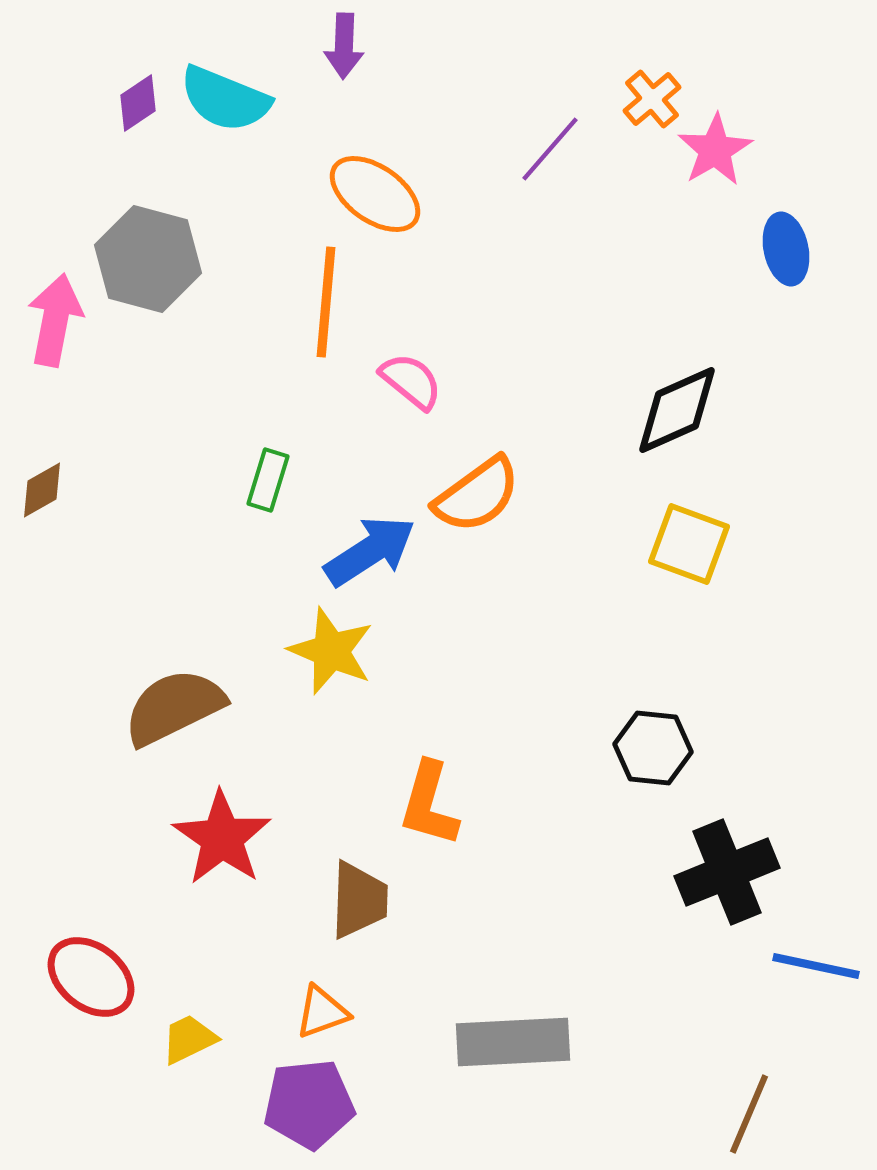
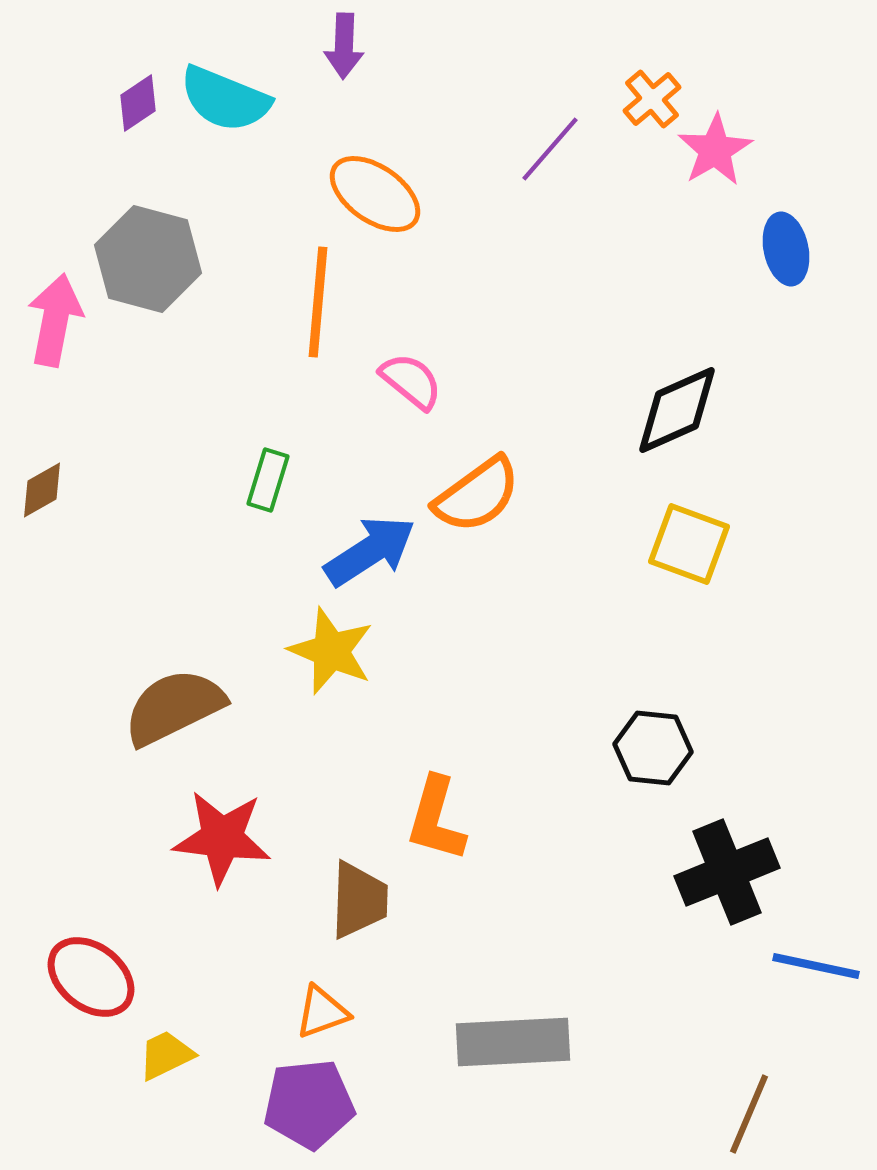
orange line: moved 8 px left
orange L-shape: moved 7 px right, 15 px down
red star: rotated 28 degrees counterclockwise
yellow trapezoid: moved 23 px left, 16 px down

==

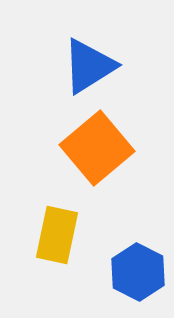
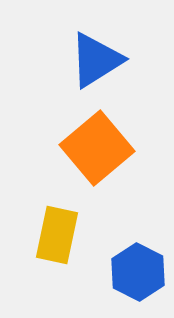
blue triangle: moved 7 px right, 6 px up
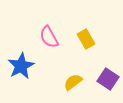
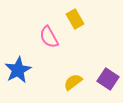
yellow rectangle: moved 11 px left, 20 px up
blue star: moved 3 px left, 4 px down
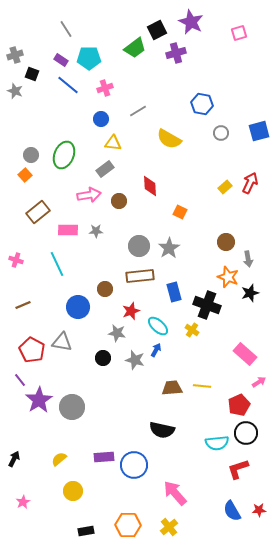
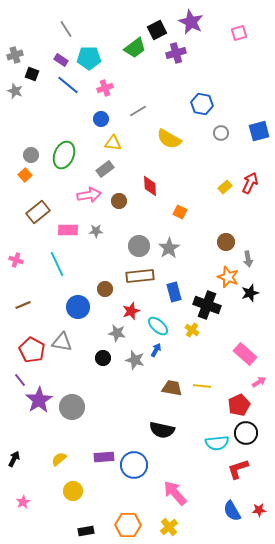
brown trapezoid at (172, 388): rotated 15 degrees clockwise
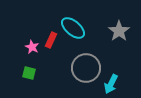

### How to complete this task
Your output should be the lines above from the one that contains "blue triangle: moved 7 px right, 6 px up" through the one that contains "brown trapezoid at", word for word, with pictures left out.

### Response to this exercise
blue triangle: moved 7 px right, 6 px up
yellow rectangle: moved 11 px left, 20 px up
blue star: moved 3 px left, 4 px down
brown trapezoid at (172, 388): rotated 15 degrees clockwise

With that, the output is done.